=== Begin Enclosure ===
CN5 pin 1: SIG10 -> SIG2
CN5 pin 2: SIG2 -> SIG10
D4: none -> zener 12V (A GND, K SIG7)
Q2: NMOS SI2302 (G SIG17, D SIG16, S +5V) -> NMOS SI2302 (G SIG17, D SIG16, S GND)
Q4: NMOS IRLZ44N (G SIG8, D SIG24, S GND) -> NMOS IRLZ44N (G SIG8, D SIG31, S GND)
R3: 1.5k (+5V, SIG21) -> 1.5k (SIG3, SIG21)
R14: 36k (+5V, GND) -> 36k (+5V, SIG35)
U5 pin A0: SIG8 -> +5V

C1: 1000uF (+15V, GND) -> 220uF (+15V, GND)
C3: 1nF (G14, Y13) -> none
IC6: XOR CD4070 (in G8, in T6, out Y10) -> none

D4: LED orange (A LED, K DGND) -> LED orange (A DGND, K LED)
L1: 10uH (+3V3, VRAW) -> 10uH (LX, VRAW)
=== End Enclosure ===
PROMPT:
All lines above in which the word "NMOS" occurs should be identified and copied.

ANSWER SPACE:
Q2: NMOS SI2302 (G SIG17, D SIG16, S +5V) -> NMOS SI2302 (G SIG17, D SIG16, S GND)
Q4: NMOS IRLZ44N (G SIG8, D SIG24, S GND) -> NMOS IRLZ44N (G SIG8, D SIG31, S GND)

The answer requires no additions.